● **DATA SHOWN**

..........

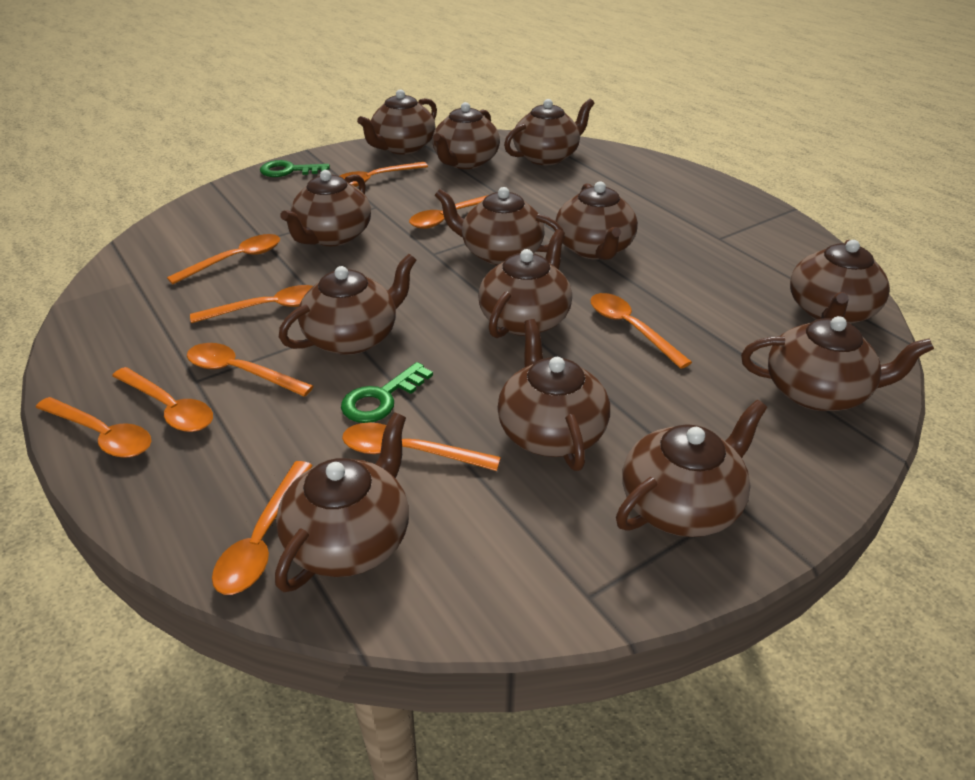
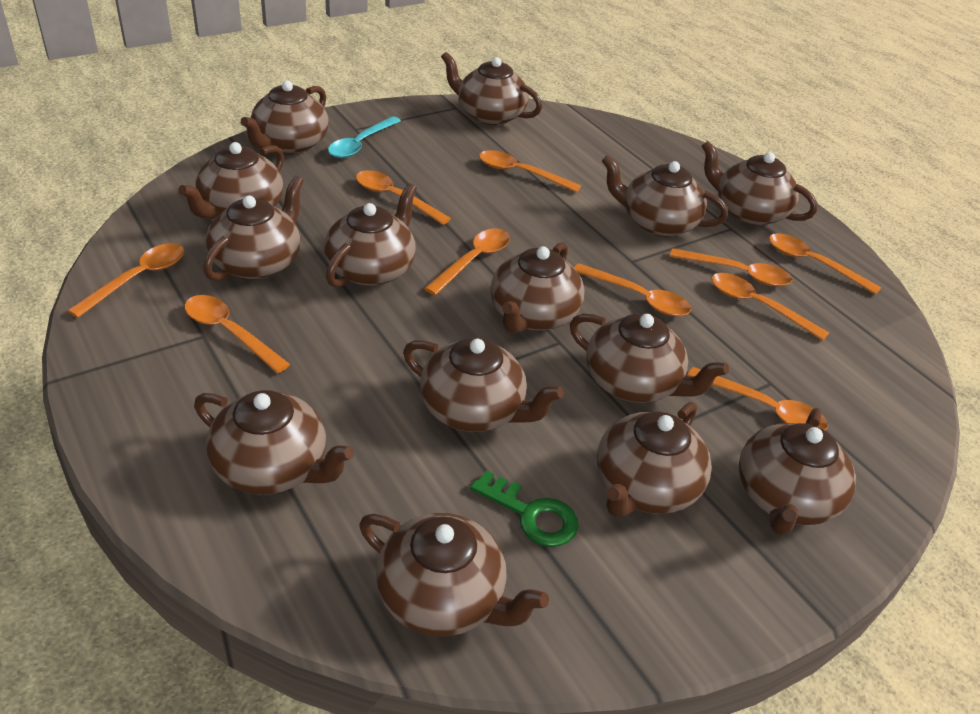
brown teapot: 13 -> 14
green key: 2 -> 1
turquoise spoon: 0 -> 1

..........

● **TASK BRIEF**
Word for word and without any pictures, return all of the lines above.

● **ANSWER SPACE**
brown teapot: 13 -> 14
green key: 2 -> 1
turquoise spoon: 0 -> 1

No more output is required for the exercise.